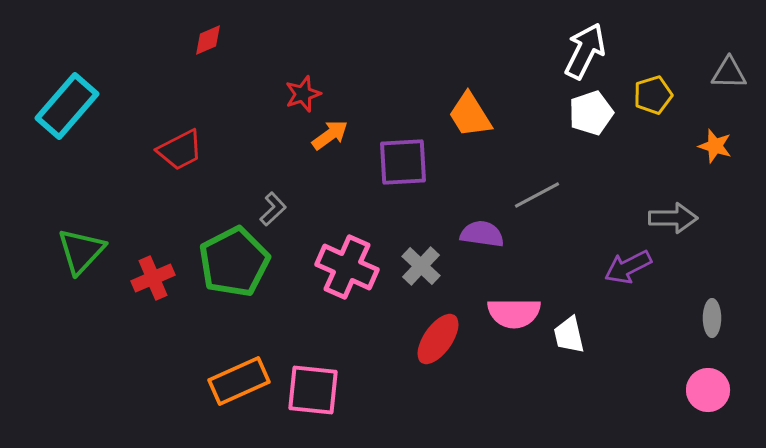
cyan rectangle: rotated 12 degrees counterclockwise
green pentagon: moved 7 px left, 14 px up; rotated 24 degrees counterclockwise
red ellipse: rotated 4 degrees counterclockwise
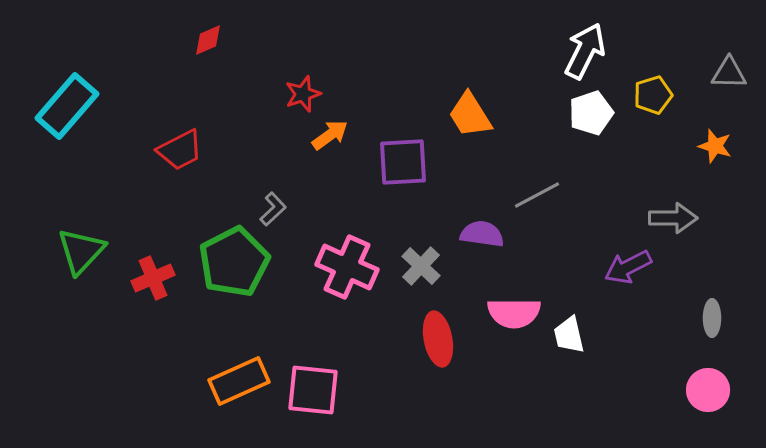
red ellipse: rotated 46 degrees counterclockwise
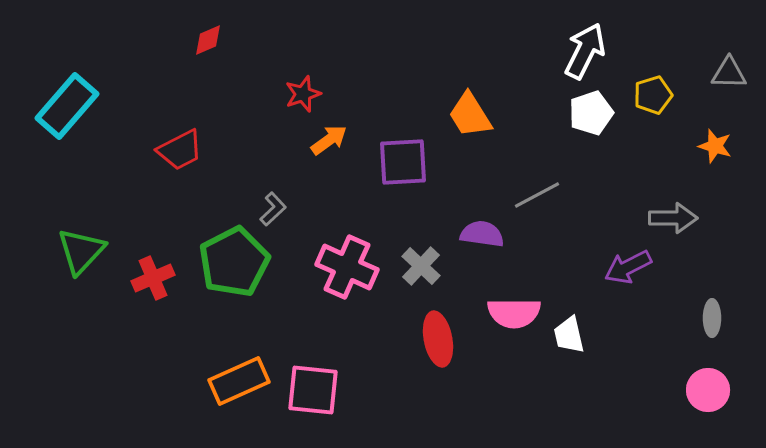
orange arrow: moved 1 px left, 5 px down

★ ★ ★ ★ ★

WORK INSTRUCTIONS = Please turn the data above into a numbered list with no blank lines, and leave the pictures out of your answer.

FULL SOLUTION =
1. cyan rectangle: rotated 12 degrees counterclockwise
2. green pentagon: moved 7 px left, 14 px up; rotated 24 degrees counterclockwise
3. red ellipse: rotated 4 degrees counterclockwise
4. red ellipse: rotated 46 degrees counterclockwise
5. orange arrow: moved 1 px left, 5 px down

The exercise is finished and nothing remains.